■ What the task requires ■
Take the entries below and print, exactly, the stretch from the line containing "Q4: NMOS (G" through the line containing "C4: 3300uF (plus", both included.

■ Input material ■
◆ ◆ ◆

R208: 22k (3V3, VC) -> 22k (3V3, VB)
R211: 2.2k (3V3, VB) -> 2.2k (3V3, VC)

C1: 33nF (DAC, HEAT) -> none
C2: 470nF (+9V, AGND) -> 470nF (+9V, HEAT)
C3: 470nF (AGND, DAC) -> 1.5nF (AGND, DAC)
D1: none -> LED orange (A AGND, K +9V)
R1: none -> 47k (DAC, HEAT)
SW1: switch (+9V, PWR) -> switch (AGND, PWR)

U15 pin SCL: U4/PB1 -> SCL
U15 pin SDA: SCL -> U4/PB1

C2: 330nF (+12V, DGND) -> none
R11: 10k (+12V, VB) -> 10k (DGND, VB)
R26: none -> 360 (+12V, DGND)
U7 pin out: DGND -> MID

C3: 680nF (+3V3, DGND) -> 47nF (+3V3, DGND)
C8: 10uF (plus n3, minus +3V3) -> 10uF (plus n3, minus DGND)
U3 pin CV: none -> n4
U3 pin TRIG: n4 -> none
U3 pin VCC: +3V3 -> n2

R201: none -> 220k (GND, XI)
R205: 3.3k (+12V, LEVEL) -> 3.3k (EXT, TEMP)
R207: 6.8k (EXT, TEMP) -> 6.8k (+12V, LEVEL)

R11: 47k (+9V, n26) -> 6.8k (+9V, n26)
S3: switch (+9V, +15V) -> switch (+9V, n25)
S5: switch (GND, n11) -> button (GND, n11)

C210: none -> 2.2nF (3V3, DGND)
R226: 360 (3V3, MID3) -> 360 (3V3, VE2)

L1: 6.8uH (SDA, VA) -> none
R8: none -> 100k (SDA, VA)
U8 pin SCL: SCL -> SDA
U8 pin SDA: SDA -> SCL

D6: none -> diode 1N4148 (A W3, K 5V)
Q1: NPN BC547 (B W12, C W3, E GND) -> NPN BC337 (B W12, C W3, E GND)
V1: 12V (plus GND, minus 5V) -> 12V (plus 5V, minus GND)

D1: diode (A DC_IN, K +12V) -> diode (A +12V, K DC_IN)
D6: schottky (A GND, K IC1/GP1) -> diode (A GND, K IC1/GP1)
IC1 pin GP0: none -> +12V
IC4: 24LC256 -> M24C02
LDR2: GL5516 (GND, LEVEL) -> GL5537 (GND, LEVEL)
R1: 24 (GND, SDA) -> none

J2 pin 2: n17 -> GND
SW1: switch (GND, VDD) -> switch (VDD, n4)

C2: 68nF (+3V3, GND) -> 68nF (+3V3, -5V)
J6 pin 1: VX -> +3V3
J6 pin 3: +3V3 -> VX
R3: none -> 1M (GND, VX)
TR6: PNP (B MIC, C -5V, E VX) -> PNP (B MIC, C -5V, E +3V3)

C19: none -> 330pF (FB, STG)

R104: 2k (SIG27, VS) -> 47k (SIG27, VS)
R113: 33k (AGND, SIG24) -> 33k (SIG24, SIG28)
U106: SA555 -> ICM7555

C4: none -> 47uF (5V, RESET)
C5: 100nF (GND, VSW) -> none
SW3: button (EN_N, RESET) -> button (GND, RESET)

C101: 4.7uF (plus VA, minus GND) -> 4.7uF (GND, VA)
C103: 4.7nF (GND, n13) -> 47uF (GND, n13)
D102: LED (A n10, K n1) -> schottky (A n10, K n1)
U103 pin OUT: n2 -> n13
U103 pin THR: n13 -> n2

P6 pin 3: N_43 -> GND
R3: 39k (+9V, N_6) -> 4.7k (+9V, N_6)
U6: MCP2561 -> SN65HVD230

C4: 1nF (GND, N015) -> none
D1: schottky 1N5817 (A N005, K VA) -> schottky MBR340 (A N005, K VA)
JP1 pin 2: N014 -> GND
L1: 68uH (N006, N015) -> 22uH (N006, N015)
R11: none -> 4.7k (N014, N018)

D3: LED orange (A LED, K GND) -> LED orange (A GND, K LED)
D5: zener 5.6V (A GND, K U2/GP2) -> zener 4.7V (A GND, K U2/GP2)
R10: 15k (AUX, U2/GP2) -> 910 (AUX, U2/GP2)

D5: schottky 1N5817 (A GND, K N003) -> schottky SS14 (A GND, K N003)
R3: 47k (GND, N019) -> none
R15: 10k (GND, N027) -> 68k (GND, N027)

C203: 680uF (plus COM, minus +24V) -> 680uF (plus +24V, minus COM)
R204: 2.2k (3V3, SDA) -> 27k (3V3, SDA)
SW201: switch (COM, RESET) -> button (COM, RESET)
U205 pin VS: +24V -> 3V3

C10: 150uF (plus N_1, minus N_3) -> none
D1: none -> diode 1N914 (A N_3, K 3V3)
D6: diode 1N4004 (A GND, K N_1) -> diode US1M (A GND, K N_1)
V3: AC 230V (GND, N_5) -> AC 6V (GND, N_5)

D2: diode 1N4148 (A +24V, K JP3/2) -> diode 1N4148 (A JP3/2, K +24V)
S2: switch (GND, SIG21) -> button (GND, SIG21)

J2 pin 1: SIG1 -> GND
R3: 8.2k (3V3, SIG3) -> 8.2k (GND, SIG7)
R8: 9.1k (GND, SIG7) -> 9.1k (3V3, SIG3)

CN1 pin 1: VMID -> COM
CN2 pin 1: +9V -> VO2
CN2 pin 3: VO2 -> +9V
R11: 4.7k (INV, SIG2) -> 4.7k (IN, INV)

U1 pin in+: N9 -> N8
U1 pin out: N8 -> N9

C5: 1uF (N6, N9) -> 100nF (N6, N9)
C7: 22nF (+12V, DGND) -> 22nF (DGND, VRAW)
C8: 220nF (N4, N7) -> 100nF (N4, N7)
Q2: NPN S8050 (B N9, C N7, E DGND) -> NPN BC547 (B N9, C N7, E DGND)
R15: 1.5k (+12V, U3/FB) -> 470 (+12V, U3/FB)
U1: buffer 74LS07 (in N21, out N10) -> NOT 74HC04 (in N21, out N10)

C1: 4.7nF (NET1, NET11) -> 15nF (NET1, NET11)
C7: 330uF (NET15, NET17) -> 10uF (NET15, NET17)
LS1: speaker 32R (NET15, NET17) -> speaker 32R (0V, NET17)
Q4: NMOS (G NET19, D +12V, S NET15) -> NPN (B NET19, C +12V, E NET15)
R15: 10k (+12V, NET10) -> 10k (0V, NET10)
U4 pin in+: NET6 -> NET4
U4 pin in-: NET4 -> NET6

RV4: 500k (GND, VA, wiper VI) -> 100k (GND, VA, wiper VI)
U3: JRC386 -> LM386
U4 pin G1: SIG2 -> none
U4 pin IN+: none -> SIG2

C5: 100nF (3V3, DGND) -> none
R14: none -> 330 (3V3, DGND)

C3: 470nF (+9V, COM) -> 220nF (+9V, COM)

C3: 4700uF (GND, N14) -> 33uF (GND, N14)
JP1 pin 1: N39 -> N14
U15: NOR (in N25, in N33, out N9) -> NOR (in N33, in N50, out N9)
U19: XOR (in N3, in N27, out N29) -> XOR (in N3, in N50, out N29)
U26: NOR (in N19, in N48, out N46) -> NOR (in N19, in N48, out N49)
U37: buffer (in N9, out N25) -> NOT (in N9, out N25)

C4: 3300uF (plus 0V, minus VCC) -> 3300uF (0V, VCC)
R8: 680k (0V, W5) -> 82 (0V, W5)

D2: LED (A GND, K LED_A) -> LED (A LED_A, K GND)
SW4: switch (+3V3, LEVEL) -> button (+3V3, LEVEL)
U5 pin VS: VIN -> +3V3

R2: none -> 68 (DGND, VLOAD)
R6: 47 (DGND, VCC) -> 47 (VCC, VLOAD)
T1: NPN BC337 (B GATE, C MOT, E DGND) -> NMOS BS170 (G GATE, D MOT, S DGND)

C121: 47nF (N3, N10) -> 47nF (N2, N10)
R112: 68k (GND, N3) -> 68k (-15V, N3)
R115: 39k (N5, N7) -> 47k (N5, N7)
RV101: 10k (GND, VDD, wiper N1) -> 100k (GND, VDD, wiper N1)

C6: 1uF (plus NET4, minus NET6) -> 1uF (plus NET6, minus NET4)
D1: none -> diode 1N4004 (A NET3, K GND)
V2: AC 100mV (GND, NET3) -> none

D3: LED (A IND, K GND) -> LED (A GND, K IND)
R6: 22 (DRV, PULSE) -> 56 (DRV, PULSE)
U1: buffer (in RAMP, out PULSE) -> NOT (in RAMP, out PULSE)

◆ ◆ ◆

■ Solved exercise ■
Q4: NMOS (G NET19, D +12V, S NET15) -> NPN (B NET19, C +12V, E NET15)
R15: 10k (+12V, NET10) -> 10k (0V, NET10)
U4 pin in+: NET6 -> NET4
U4 pin in-: NET4 -> NET6

RV4: 500k (GND, VA, wiper VI) -> 100k (GND, VA, wiper VI)
U3: JRC386 -> LM386
U4 pin G1: SIG2 -> none
U4 pin IN+: none -> SIG2

C5: 100nF (3V3, DGND) -> none
R14: none -> 330 (3V3, DGND)

C3: 470nF (+9V, COM) -> 220nF (+9V, COM)

C3: 4700uF (GND, N14) -> 33uF (GND, N14)
JP1 pin 1: N39 -> N14
U15: NOR (in N25, in N33, out N9) -> NOR (in N33, in N50, out N9)
U19: XOR (in N3, in N27, out N29) -> XOR (in N3, in N50, out N29)
U26: NOR (in N19, in N48, out N46) -> NOR (in N19, in N48, out N49)
U37: buffer (in N9, out N25) -> NOT (in N9, out N25)

C4: 3300uF (plus 0V, minus VCC) -> 3300uF (0V, VCC)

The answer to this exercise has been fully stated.